Transcribe exactly the lines that fall between the one holding "(92, 385) = (760, 370): brown" and the one holding "(589, 404) = (429, 149): brown", inclusive, from the entries below.

»»

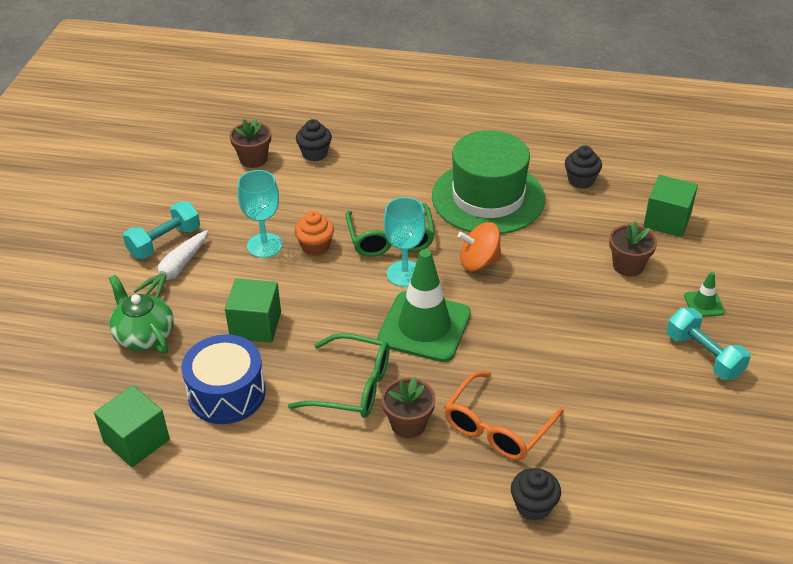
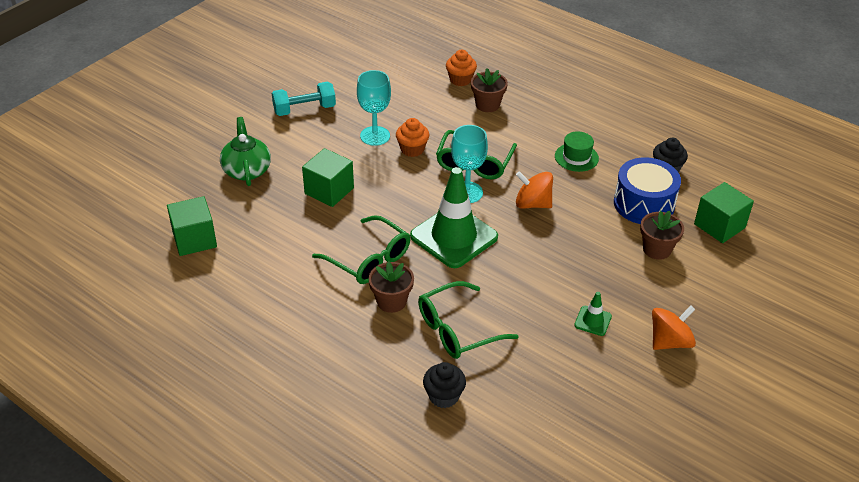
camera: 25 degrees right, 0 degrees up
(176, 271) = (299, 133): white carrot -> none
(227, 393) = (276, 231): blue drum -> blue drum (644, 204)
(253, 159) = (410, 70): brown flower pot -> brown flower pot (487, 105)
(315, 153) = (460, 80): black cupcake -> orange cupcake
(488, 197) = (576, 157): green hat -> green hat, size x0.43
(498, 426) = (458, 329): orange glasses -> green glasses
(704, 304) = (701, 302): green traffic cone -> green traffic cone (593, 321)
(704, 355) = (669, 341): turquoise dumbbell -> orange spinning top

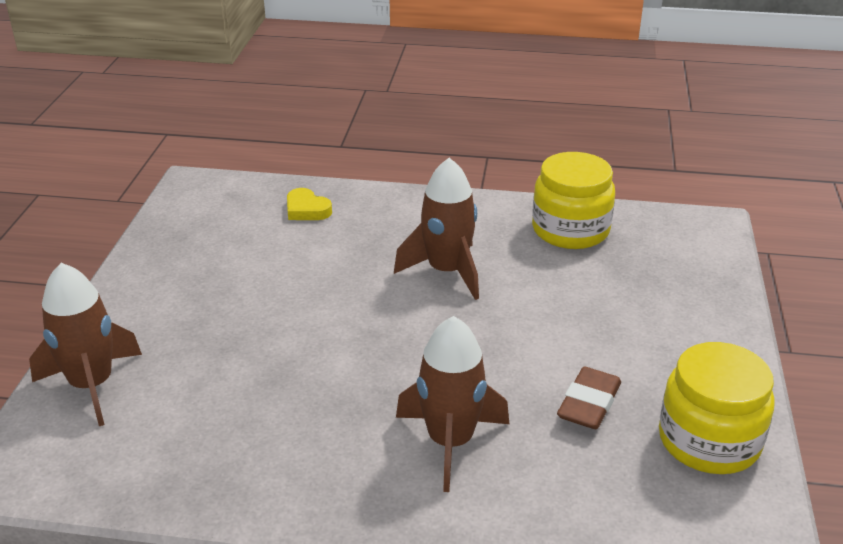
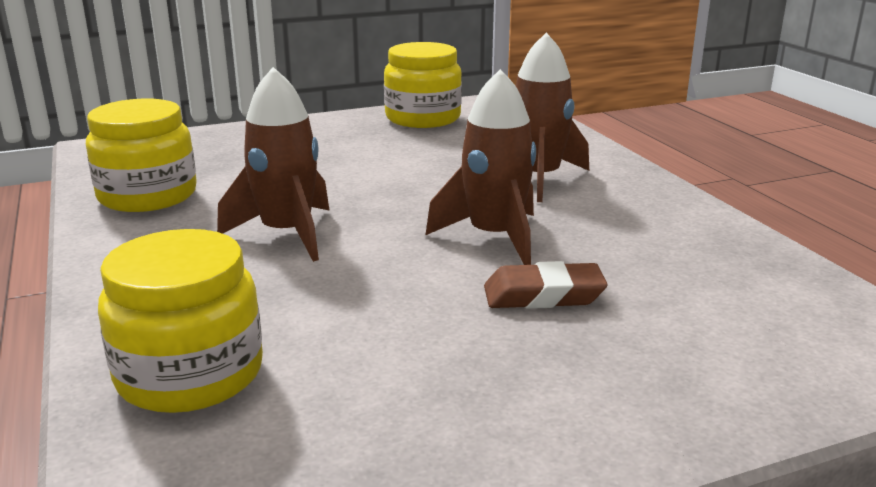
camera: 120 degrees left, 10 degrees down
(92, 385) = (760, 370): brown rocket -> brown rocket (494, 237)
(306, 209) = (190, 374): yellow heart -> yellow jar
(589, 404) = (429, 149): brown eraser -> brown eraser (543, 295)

««
»»

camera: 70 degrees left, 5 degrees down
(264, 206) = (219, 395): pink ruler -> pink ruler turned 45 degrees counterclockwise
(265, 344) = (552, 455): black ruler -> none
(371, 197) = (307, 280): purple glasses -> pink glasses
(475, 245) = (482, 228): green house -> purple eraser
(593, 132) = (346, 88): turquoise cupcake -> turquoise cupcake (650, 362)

««
»»

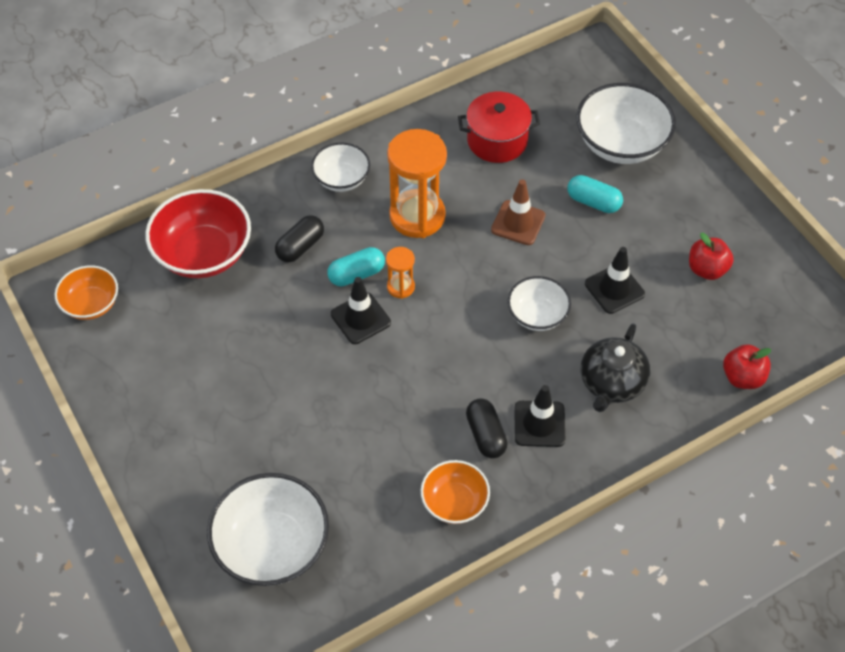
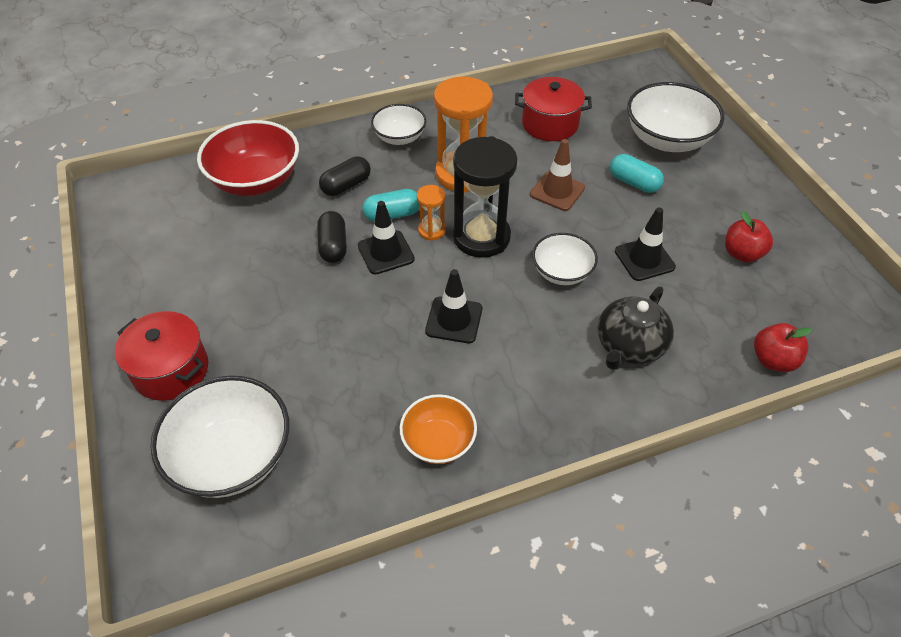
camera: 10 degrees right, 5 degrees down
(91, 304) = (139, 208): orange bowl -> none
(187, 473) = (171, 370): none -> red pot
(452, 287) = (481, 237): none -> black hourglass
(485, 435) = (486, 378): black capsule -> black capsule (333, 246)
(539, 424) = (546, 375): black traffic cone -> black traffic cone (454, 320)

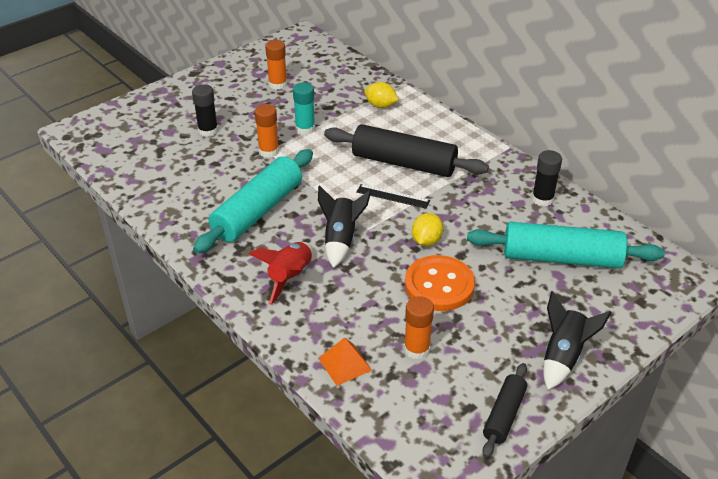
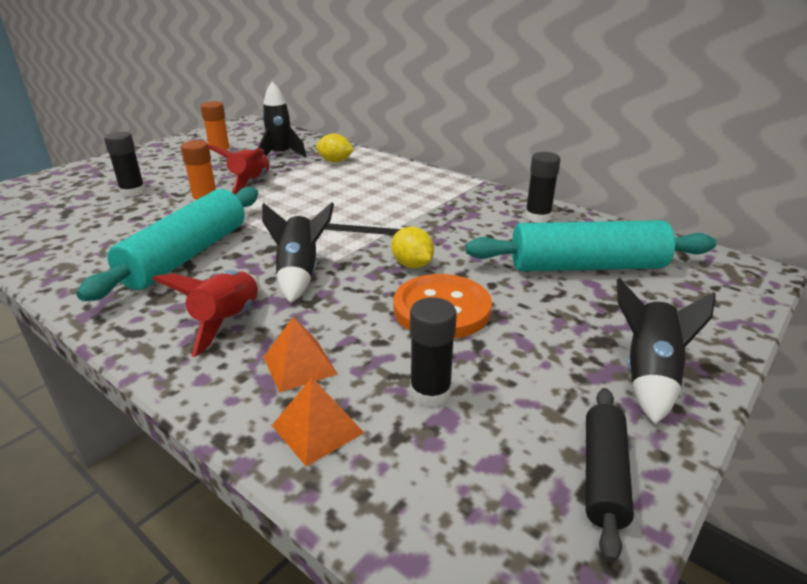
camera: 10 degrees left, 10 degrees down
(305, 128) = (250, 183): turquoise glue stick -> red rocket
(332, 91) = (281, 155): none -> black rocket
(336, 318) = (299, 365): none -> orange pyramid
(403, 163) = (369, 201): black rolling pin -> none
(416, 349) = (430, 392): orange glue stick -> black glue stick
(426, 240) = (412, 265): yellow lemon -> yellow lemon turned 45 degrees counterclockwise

««

Solution to the problem:
(92, 385) = (760, 370): brown rocket -> brown rocket (494, 237)
(306, 209) = (190, 374): yellow heart -> yellow jar
(589, 404) = (429, 149): brown eraser -> brown eraser (543, 295)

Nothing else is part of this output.